__Your assignment__
Using the records that appear below, write out exactly the lines from the one with "IR2 pin OUT: D0 -> RX" through the one with "MATRIX3 pin CS: TX -> D8", keeping both end lines.

═══ Available data

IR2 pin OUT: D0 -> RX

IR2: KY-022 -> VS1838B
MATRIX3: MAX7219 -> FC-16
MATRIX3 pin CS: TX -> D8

══════
═══ Available data

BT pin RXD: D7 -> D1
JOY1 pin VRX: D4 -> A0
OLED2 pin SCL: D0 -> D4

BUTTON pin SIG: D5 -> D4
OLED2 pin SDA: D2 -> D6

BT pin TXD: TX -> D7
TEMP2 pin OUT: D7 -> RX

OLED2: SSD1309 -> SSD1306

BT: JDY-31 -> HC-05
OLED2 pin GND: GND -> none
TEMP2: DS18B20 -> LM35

══════
═══ Available data

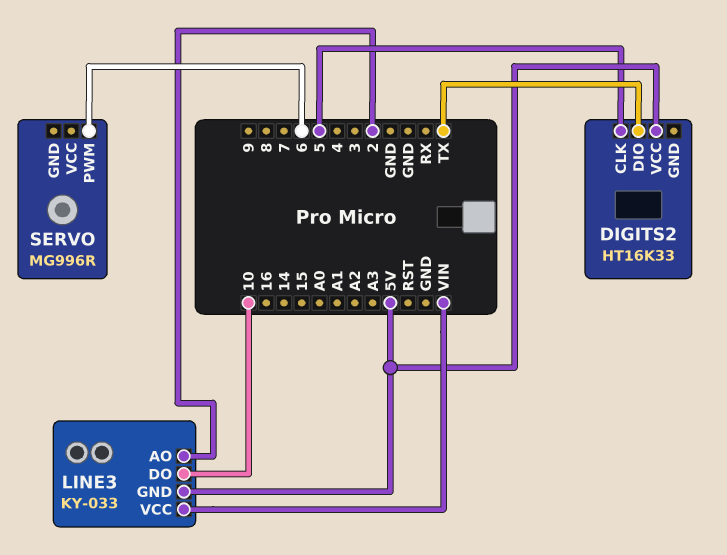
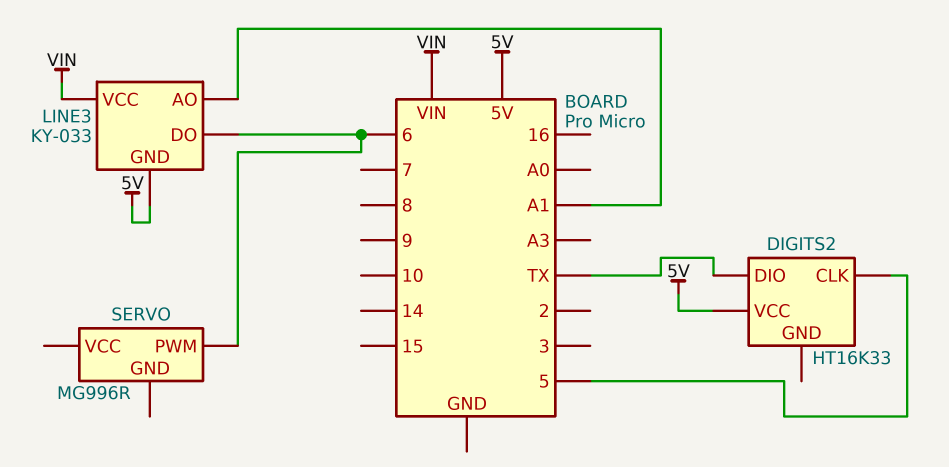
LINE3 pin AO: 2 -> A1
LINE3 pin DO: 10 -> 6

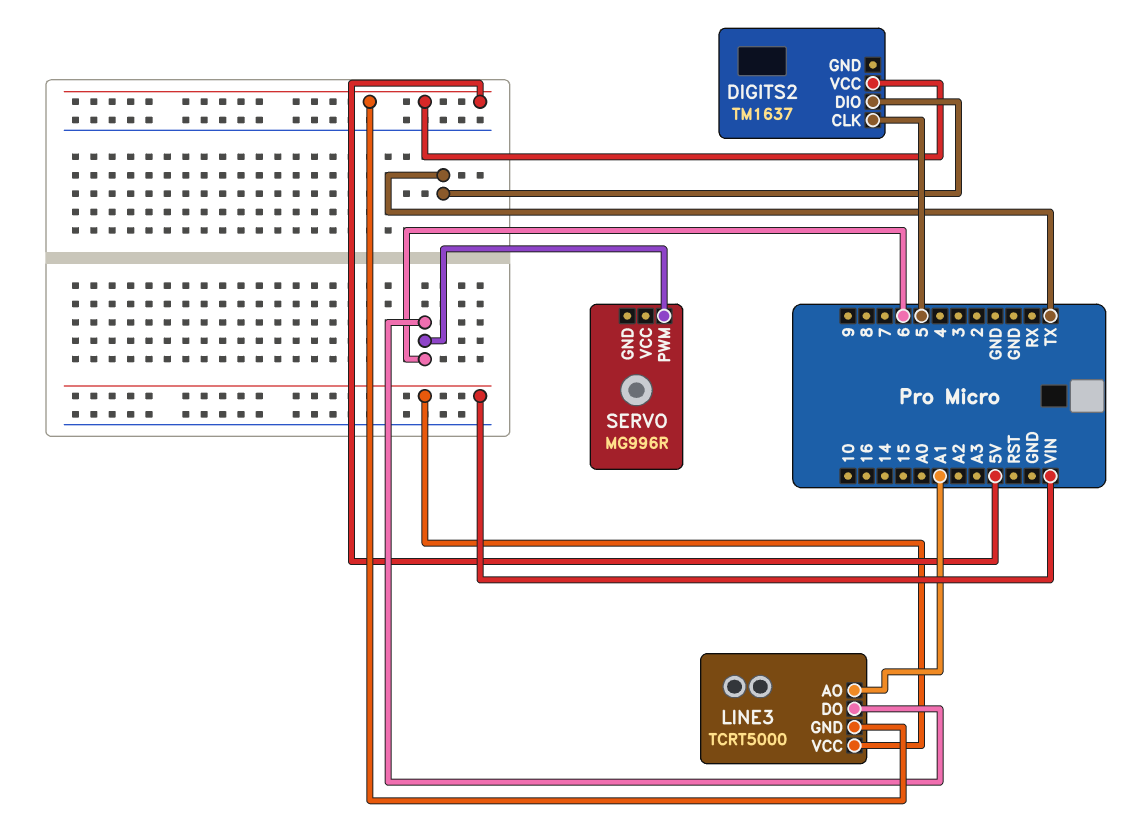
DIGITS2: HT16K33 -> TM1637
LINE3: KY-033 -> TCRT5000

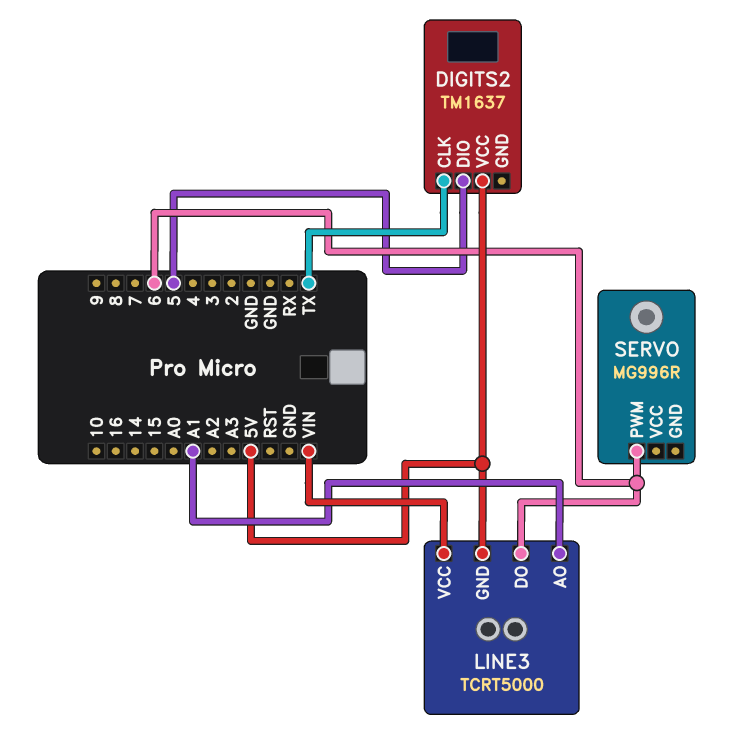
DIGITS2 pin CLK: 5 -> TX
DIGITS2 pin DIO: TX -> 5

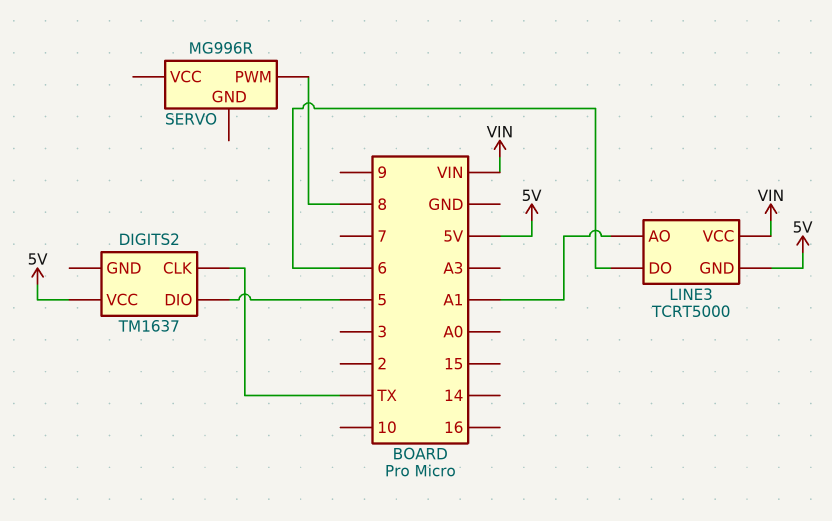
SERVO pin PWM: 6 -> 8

══════

__Completed exercise__
IR2 pin OUT: D0 -> RX

IR2: KY-022 -> VS1838B
MATRIX3: MAX7219 -> FC-16
MATRIX3 pin CS: TX -> D8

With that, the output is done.